WHAT YOU HAVE TO DO
Would you output the entries below only from the line containing "RTC2 pin SCL: D1 -> D2" through the line containing "RTC2 pin SQW: D8 -> D1", exactly as they stand and with both ends included?

── ENTRIES SUPPLIED ──

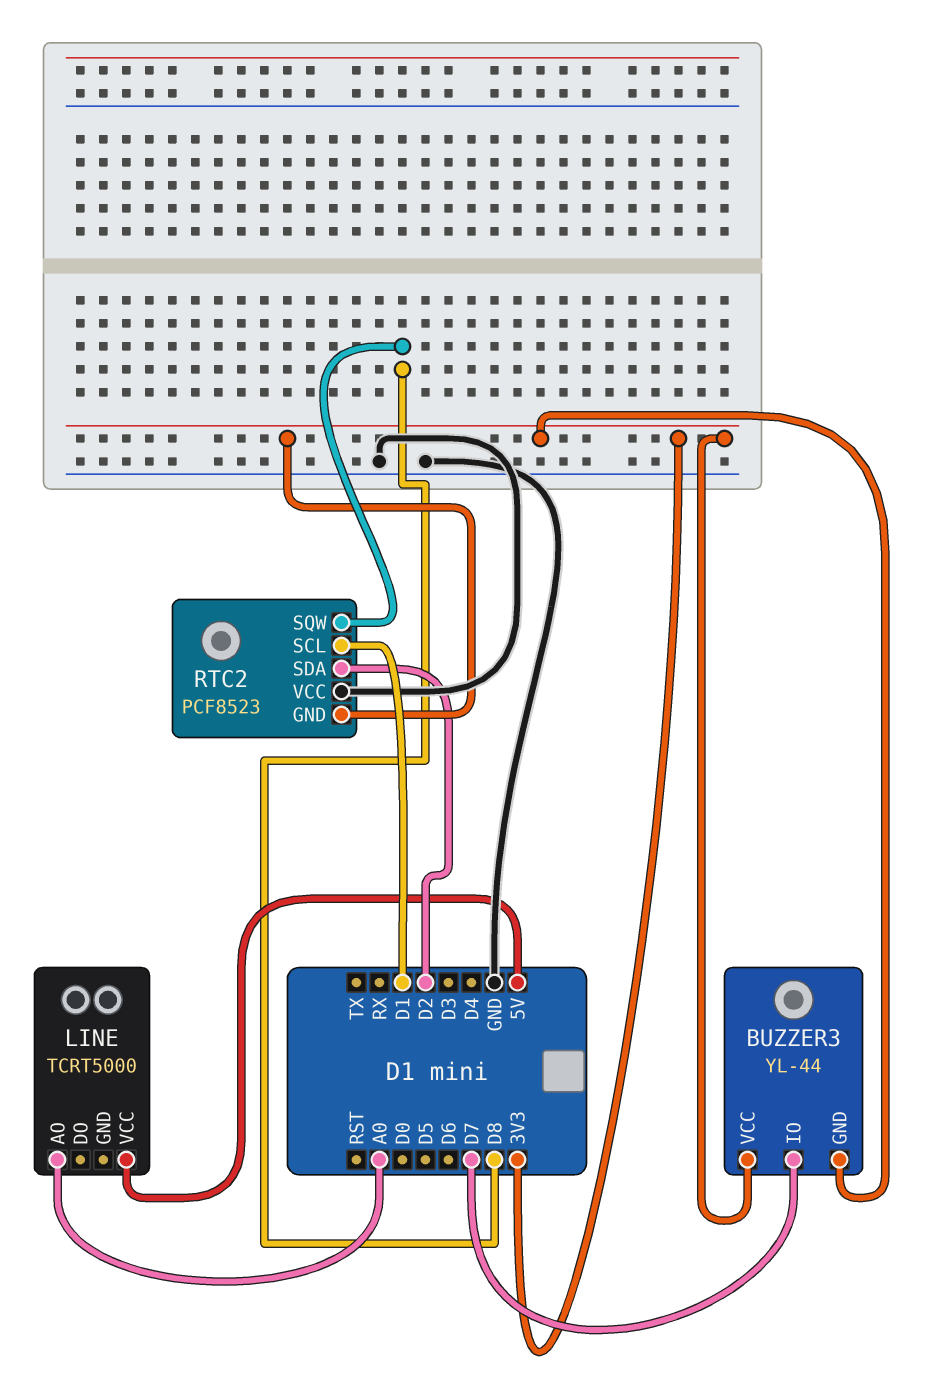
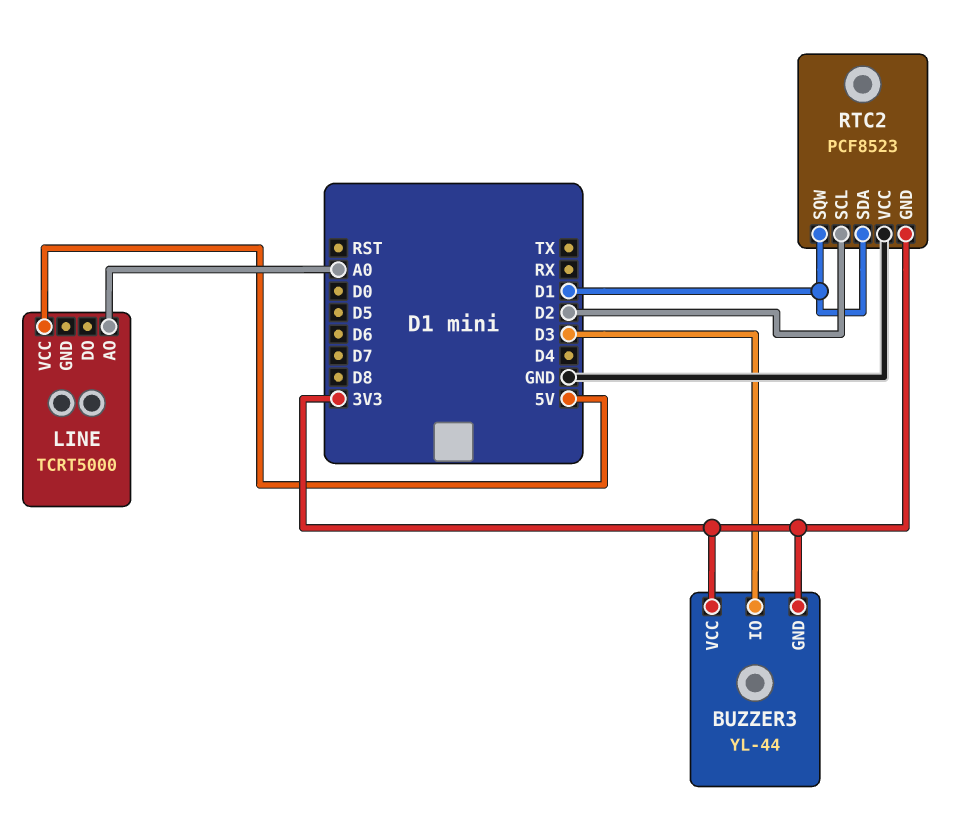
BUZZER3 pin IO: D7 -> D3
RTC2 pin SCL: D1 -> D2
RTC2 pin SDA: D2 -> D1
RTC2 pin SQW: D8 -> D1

───
── ENTRIES SUPPLIED ──

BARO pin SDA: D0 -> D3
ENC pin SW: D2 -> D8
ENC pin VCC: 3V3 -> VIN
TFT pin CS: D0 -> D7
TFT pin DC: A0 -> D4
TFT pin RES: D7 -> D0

───

RESPONSE
RTC2 pin SCL: D1 -> D2
RTC2 pin SDA: D2 -> D1
RTC2 pin SQW: D8 -> D1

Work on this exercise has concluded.